Rewrite the entries from the line containing "Marshwold [1453, 1499]" through the line containing "Describe the element at coordinates (282, 113)", renaming "earring" to "bracelet" and keeping everything else the same.

- **Word and element location entries**
-=-=-

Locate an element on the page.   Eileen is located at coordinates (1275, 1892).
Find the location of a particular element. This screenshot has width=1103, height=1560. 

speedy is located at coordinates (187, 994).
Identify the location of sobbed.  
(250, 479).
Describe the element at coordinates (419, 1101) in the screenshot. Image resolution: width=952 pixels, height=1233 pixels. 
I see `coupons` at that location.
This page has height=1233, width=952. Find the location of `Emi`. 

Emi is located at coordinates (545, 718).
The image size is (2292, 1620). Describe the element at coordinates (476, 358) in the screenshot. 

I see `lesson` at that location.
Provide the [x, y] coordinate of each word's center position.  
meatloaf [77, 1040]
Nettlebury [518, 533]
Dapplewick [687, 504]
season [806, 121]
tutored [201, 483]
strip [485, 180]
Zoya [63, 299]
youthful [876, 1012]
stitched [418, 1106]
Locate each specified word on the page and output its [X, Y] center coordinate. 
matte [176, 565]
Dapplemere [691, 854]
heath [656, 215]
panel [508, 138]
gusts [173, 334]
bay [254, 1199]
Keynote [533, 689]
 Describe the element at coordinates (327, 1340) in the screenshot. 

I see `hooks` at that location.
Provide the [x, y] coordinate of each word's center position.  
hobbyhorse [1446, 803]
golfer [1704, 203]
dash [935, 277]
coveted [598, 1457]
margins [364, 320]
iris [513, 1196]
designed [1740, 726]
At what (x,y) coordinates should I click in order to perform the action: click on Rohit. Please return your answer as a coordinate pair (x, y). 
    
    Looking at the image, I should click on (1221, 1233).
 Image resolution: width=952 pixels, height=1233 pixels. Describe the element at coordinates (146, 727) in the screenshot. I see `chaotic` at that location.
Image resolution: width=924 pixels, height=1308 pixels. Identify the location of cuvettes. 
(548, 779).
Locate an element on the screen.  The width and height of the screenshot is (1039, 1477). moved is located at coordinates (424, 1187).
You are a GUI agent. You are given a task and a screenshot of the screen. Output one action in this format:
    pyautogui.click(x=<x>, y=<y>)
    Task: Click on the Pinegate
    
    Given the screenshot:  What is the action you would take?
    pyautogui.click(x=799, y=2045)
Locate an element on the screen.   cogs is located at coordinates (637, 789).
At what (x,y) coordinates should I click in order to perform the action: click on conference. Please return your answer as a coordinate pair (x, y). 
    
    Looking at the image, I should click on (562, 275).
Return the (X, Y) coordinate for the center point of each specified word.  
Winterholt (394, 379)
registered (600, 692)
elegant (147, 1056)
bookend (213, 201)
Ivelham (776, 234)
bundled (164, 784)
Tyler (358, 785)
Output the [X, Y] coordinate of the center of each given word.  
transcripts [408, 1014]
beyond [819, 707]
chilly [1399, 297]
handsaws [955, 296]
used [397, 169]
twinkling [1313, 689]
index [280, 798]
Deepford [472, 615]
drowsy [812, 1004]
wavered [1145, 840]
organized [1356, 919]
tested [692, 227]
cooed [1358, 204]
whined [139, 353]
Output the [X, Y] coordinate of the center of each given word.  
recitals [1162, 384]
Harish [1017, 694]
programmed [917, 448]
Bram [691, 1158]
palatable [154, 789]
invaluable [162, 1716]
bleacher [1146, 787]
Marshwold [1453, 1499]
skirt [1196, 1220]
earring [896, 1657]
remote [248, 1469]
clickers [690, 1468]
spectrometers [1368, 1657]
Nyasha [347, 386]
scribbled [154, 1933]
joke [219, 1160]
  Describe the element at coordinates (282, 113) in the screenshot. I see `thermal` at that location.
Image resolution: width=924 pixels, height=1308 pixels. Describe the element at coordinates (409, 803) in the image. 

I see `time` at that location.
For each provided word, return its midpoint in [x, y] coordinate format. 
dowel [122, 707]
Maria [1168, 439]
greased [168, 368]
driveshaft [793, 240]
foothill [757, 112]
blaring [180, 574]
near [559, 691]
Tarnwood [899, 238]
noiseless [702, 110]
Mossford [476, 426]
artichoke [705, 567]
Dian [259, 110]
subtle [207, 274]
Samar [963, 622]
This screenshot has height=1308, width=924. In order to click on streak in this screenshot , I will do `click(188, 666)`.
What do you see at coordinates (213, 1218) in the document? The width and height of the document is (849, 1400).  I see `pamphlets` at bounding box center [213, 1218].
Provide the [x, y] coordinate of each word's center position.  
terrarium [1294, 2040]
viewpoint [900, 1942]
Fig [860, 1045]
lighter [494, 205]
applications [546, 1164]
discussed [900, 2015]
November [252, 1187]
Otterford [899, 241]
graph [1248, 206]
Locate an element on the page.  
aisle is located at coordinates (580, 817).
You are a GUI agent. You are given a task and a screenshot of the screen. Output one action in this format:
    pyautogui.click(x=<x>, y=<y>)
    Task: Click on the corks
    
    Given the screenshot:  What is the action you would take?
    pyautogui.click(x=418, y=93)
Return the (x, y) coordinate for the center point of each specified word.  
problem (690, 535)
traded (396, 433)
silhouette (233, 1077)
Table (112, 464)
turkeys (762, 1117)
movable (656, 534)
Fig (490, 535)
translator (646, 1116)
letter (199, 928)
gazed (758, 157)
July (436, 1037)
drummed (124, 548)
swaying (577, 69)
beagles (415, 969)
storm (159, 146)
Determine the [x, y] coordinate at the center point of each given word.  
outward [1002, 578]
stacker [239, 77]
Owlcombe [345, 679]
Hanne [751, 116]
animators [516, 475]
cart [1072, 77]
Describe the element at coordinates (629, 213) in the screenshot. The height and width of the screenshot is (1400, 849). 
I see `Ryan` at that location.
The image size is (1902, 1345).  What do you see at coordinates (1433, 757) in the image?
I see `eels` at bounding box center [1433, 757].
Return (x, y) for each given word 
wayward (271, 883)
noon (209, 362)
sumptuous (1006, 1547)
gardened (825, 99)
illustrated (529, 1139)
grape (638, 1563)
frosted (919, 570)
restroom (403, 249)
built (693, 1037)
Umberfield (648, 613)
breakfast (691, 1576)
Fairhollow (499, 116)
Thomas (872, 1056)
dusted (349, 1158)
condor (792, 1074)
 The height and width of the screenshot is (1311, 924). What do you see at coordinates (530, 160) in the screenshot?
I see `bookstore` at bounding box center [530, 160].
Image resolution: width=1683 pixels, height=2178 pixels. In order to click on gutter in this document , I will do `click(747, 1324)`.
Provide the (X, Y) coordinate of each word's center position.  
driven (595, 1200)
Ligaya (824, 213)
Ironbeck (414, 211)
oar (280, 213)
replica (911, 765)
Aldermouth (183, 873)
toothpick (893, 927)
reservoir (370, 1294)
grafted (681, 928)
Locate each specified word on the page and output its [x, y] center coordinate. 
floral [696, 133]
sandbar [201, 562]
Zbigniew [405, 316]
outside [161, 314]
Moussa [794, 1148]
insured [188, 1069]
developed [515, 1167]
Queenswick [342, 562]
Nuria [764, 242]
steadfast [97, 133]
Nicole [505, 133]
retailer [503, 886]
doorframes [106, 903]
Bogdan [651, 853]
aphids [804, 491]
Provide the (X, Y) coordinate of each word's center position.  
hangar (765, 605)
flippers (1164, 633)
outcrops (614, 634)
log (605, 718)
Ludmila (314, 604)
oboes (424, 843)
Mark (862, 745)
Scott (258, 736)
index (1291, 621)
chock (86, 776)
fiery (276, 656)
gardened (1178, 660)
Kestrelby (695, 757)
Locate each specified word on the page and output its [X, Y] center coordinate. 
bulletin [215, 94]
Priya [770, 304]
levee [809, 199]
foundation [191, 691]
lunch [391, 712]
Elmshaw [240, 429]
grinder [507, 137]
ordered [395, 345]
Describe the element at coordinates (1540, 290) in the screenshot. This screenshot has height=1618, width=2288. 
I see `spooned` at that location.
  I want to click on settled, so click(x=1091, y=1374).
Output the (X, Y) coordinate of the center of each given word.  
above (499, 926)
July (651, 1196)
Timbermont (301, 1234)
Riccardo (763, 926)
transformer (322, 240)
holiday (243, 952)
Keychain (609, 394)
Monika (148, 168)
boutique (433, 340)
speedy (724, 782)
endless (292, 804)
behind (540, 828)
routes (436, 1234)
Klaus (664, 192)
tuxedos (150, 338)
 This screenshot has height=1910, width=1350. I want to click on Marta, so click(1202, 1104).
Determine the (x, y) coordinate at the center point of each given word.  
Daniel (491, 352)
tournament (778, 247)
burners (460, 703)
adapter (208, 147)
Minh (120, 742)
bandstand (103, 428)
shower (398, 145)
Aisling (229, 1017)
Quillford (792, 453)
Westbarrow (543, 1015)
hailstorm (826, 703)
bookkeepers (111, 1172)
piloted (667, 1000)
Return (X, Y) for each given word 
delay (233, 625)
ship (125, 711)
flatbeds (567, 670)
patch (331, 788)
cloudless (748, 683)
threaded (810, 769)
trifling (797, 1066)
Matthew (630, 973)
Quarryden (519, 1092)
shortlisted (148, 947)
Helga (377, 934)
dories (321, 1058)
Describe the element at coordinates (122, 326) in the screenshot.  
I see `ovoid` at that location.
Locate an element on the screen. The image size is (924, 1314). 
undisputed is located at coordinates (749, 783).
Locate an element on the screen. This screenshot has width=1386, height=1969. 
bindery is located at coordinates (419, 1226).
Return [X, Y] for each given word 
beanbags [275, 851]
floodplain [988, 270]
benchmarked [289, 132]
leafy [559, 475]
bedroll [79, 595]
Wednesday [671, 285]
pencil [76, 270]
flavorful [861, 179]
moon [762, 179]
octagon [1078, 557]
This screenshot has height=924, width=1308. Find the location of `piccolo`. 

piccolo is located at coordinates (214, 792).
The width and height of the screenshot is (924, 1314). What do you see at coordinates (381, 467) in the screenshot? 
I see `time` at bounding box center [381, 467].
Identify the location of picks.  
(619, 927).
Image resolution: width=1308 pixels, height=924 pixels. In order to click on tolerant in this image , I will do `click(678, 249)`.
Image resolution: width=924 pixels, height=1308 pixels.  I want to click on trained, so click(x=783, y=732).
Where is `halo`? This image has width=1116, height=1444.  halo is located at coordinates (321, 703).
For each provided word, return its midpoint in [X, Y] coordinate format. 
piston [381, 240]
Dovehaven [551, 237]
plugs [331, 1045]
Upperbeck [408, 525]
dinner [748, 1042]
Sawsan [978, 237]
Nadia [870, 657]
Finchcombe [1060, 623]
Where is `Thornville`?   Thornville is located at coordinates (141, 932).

-=-=-

- **Exercise answer**
Marshwold [1453, 1499]
skirt [1196, 1220]
bracelet [896, 1657]
remote [248, 1469]
clickers [690, 1468]
spectrometers [1368, 1657]
Nyasha [347, 386]
scribbled [154, 1933]
joke [219, 1160]
  Describe the element at coordinates (282, 113) in the screenshot. I see `thermal` at that location.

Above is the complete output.